(DATA TO EXAMINE begins)

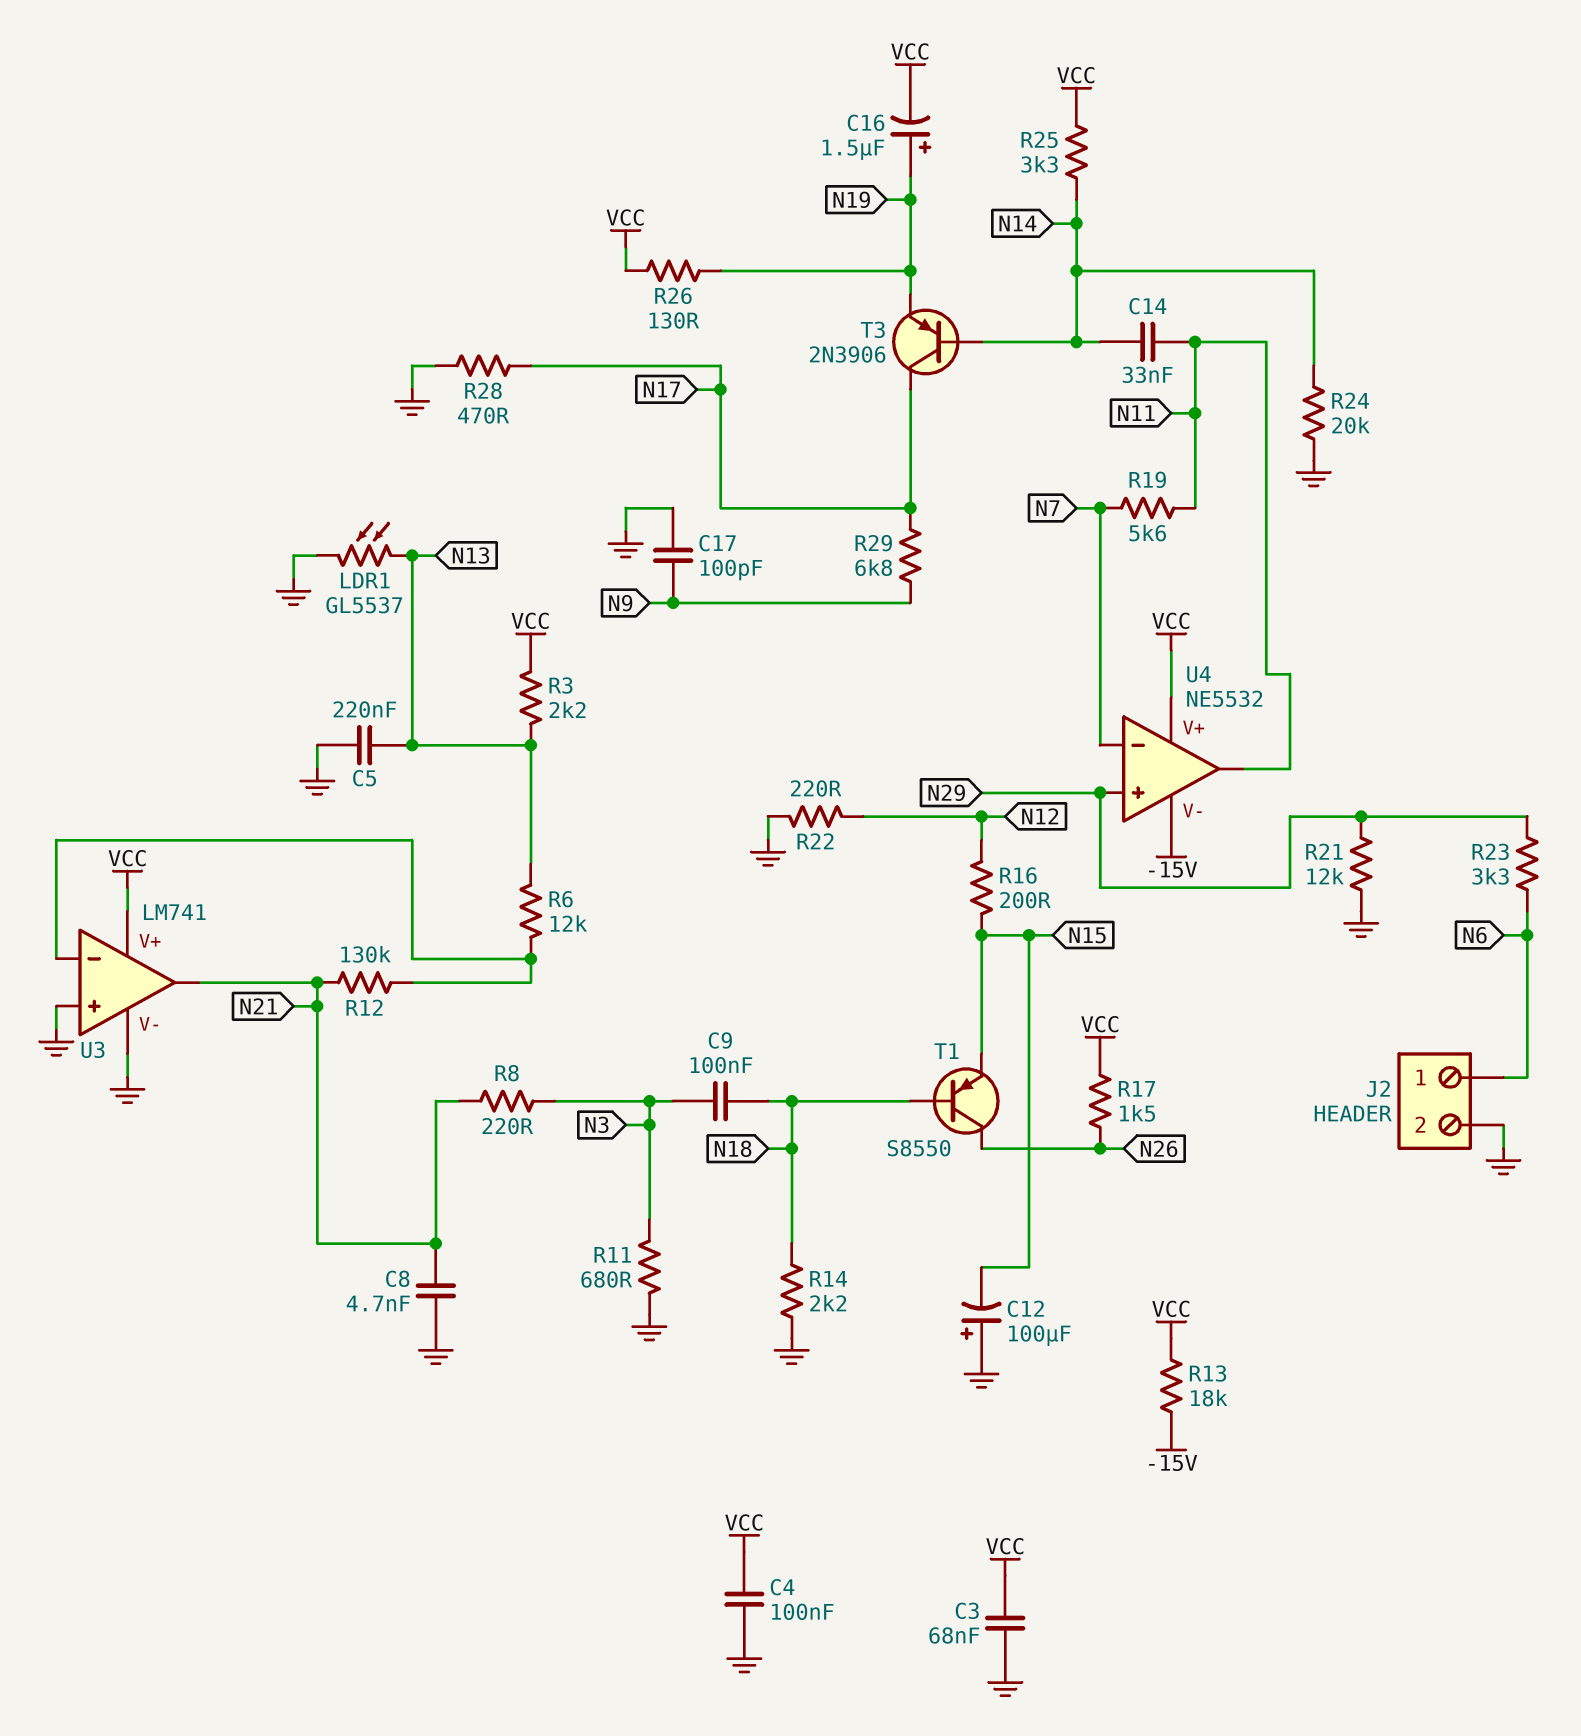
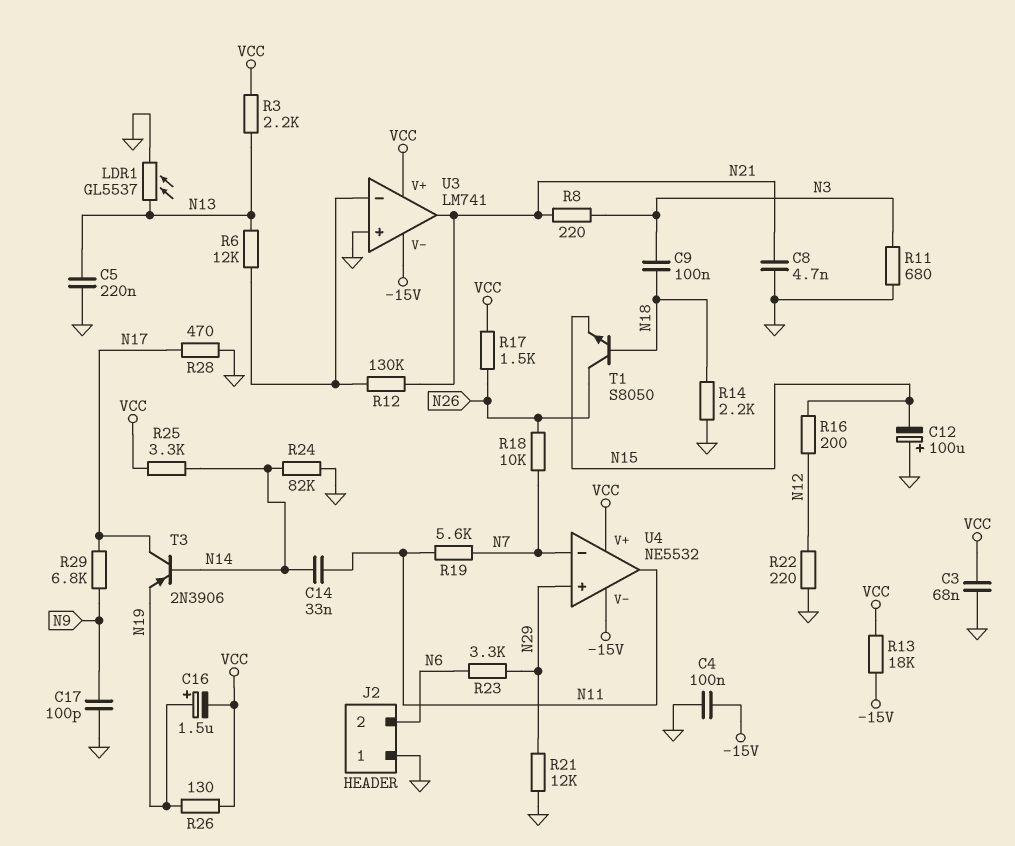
C4: 100nF (GND, VCC) -> 100nF (-15V, GND)
J2 pin 1: N6 -> GND
J2 pin 2: GND -> N6
R18: none -> 10k (N7, N26)
R24: 20k (GND, N14) -> 82k (GND, N14)
T1: PNP S8550 (B N18, C N26, E N15) -> NPN S8050 (B N18, C N26, E N15)
U3 pin V-: GND -> -15V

(DATA TO EXAMINE ends)

[WHAT YOU HAVE TO DO]: Locate the line with "R18: none -> 10k (N7, N26)" in the entries above; extract it and every line after it, verbatim.

[YOUR SOLUTION]:
R18: none -> 10k (N7, N26)
R24: 20k (GND, N14) -> 82k (GND, N14)
T1: PNP S8550 (B N18, C N26, E N15) -> NPN S8050 (B N18, C N26, E N15)
U3 pin V-: GND -> -15V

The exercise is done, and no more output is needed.